Your goal: In the entries that follow, how many lines hold "right"? Nothing but the number is expected.
──────── Source records
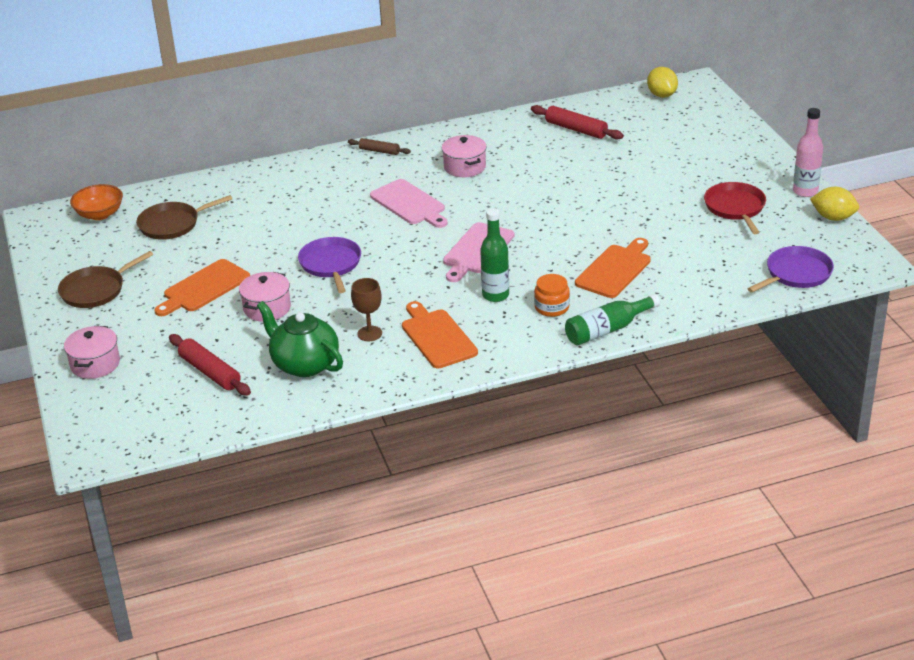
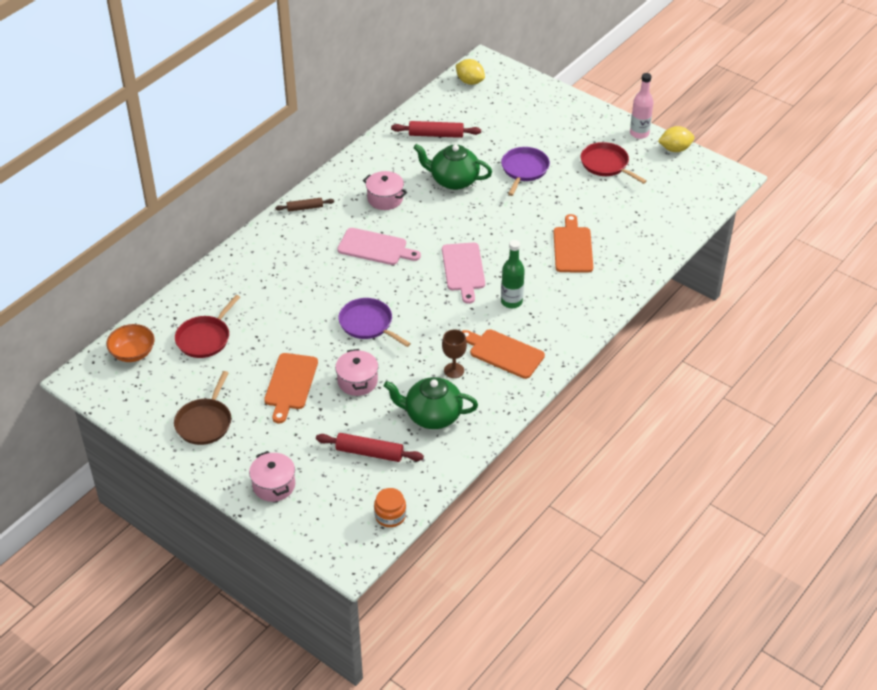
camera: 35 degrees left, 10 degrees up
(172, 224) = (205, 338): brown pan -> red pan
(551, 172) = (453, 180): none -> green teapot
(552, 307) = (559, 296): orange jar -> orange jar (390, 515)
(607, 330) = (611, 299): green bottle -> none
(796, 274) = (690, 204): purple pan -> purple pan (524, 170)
────────────────
──────── Source records
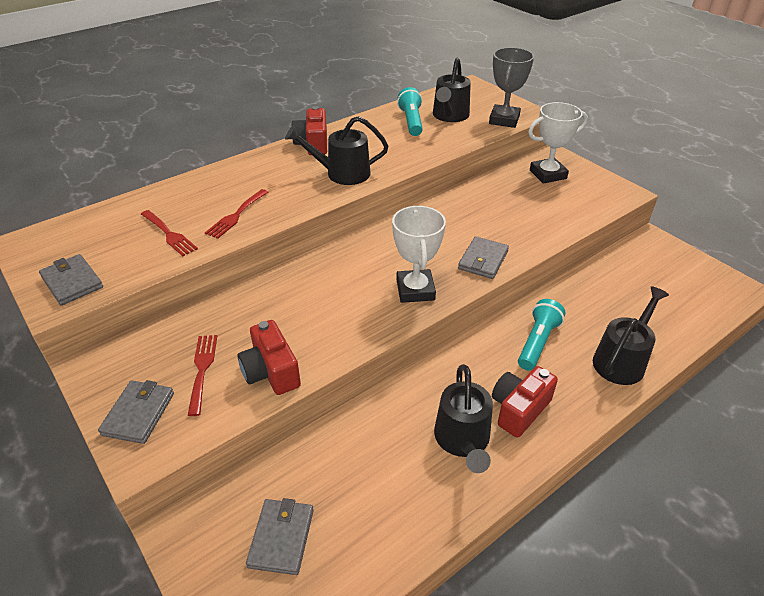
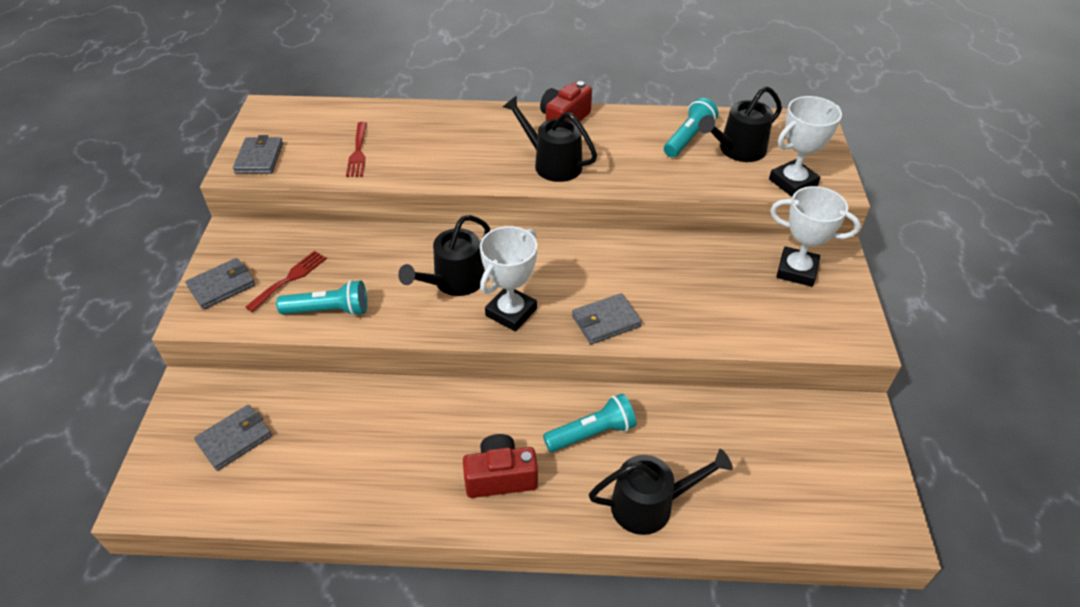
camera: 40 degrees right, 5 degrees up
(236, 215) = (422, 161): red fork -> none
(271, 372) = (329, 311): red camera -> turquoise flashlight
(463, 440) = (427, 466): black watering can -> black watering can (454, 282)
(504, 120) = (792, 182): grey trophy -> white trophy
────────────────
──────── Source records
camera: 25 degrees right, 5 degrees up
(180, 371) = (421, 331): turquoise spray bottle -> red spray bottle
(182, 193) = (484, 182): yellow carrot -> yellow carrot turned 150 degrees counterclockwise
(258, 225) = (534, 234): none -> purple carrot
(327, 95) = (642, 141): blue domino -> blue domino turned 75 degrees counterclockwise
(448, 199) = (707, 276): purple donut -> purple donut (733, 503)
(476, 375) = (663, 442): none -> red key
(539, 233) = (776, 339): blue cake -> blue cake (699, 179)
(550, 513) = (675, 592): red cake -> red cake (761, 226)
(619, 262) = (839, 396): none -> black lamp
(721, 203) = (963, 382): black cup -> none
────────────────
Expected answer: 2